Required work.
Begin at the line below that has "Herz/rosa [44,179,188,264] =>" and stop after the line that has "Ball/orange [678,124,749,194] =>". Please restate only those lines, word for word.

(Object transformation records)

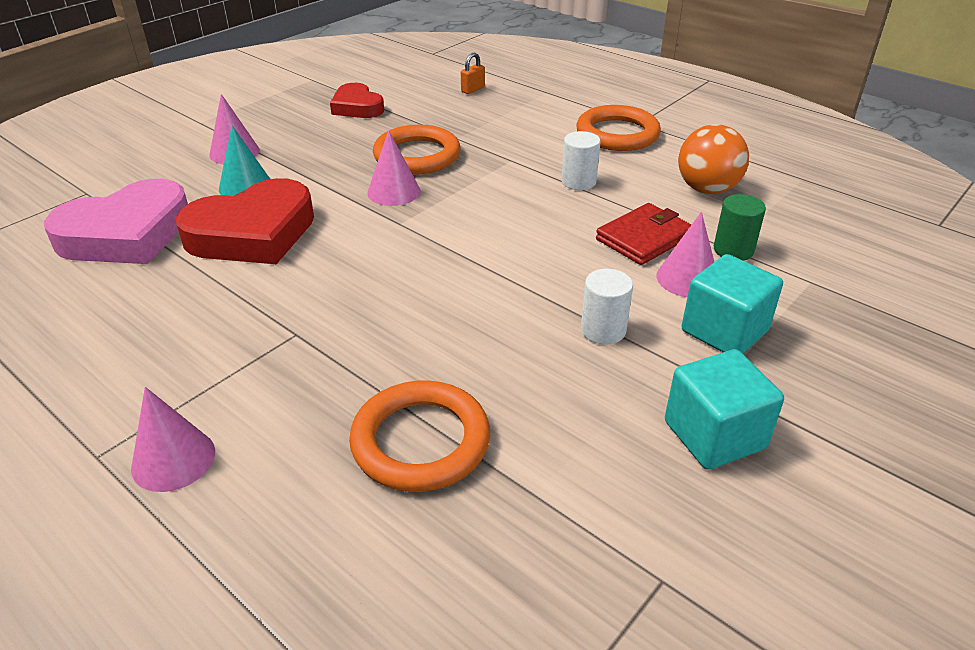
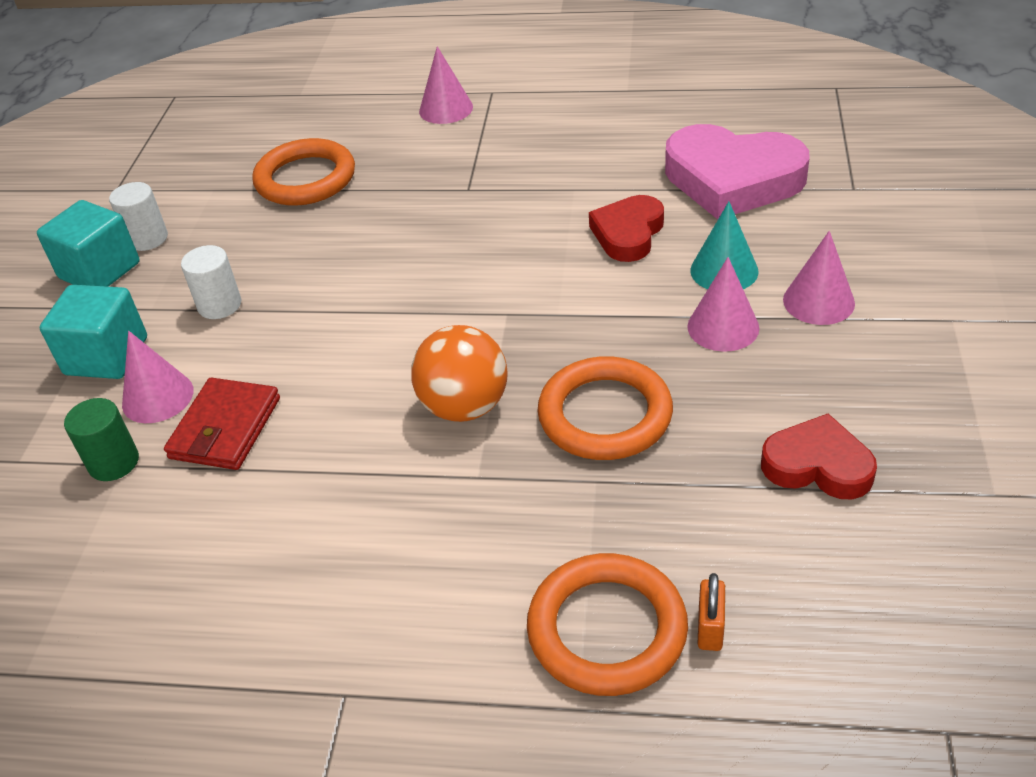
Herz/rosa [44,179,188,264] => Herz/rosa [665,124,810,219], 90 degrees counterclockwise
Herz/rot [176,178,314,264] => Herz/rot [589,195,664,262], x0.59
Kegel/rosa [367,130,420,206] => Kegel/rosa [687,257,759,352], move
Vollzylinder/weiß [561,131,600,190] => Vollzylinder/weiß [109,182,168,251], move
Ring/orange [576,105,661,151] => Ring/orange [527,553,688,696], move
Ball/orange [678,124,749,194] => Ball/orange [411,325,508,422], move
---
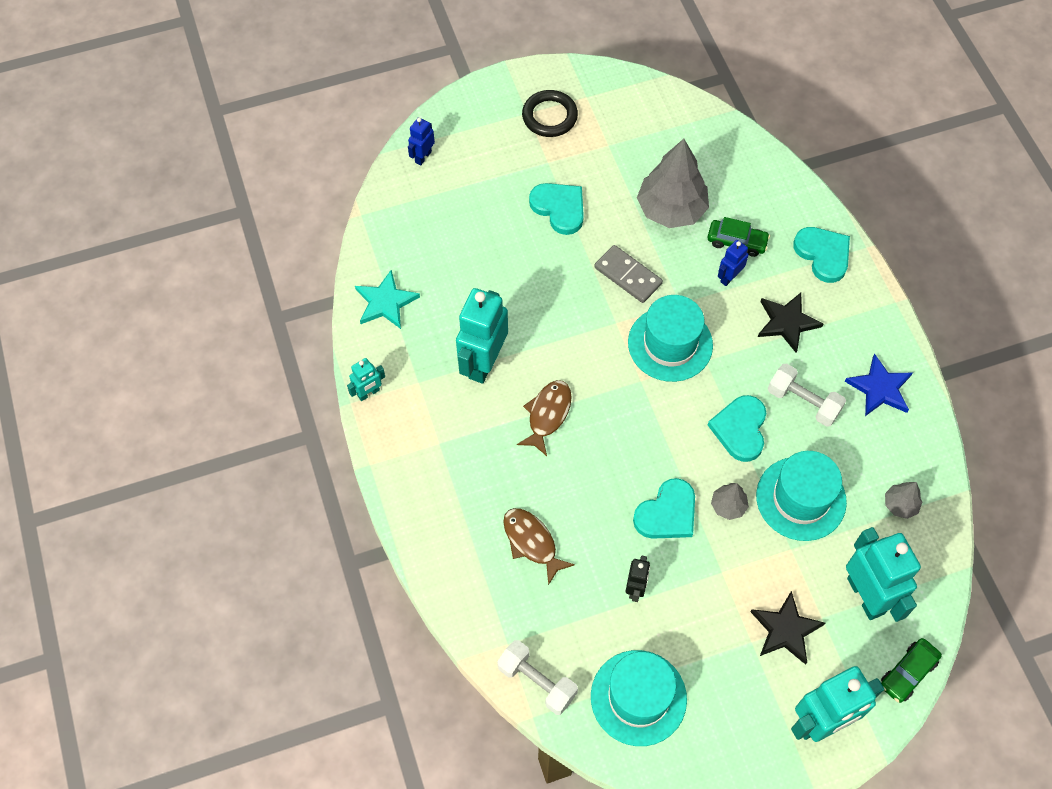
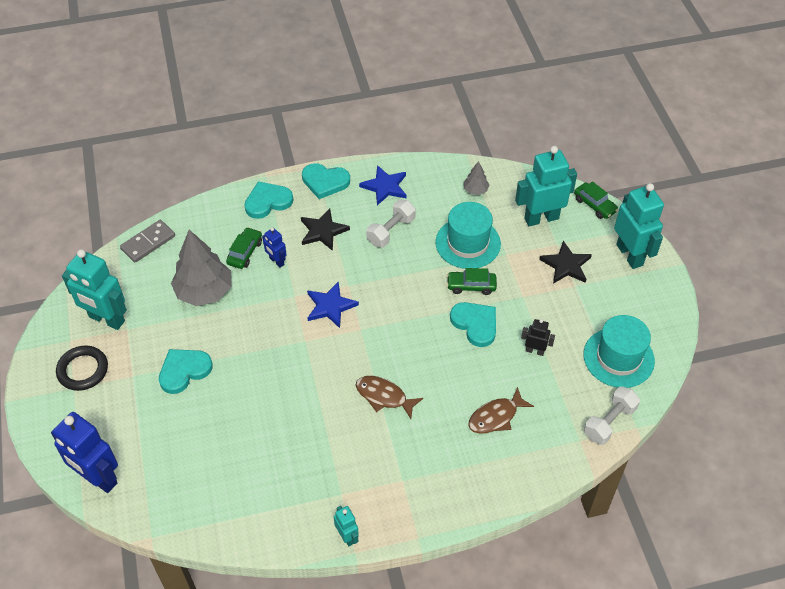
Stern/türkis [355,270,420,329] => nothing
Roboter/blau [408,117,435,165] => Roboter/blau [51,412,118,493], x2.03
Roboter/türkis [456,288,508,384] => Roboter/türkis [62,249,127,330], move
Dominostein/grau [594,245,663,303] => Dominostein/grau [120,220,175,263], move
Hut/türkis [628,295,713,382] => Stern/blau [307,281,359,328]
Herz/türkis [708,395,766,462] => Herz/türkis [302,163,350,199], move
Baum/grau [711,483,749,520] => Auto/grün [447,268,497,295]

Final answer.
Herz/rosa [44,179,188,264] => Herz/rosa [665,124,810,219], 90 degrees counterclockwise
Herz/rot [176,178,314,264] => Herz/rot [589,195,664,262], x0.59
Kegel/rosa [367,130,420,206] => Kegel/rosa [687,257,759,352], move
Vollzylinder/weiß [561,131,600,190] => Vollzylinder/weiß [109,182,168,251], move
Ring/orange [576,105,661,151] => Ring/orange [527,553,688,696], move
Ball/orange [678,124,749,194] => Ball/orange [411,325,508,422], move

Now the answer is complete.